(Records from a collection)
·····
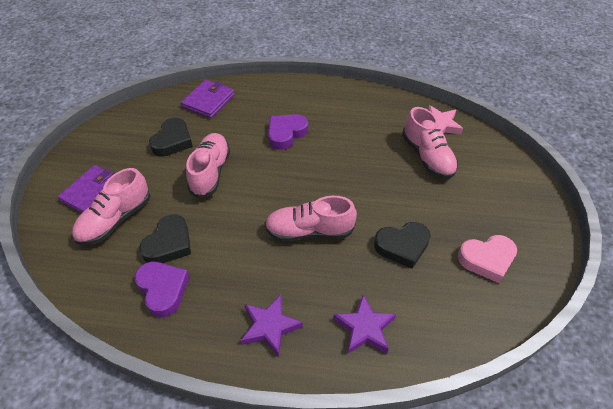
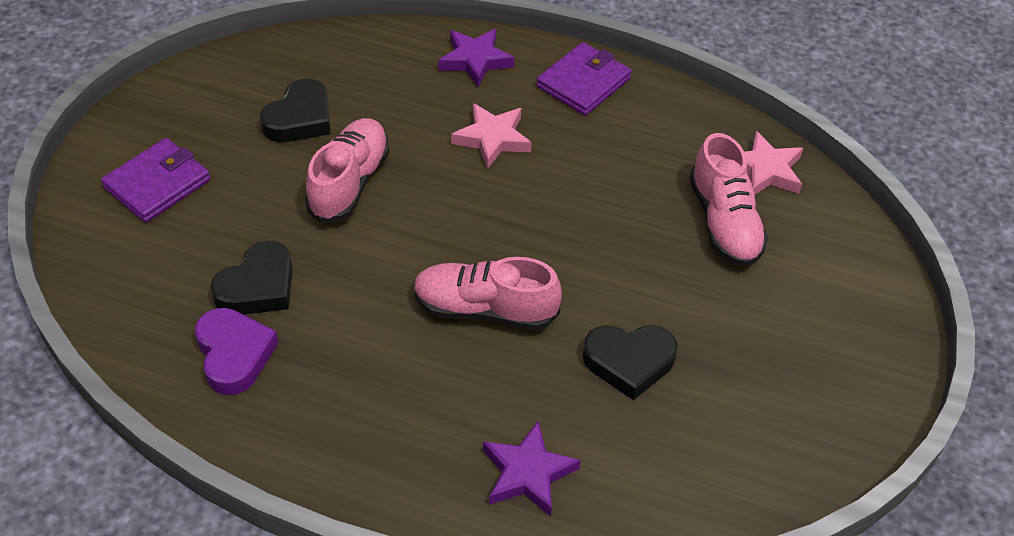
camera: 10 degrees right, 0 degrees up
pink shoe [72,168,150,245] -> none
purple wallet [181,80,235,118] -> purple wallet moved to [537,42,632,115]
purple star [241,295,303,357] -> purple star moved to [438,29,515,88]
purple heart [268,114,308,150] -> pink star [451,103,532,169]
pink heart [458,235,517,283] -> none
·····
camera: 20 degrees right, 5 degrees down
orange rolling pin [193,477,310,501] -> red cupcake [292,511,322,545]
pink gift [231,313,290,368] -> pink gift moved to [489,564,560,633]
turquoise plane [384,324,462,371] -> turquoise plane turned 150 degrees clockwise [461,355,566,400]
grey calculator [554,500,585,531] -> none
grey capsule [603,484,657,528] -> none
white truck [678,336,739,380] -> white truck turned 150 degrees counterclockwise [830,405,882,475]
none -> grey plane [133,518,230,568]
·····
Tell how many lines in the records above carry the word "turned". Only the number should appear in the reply.

* WORKED SOLUTION *
2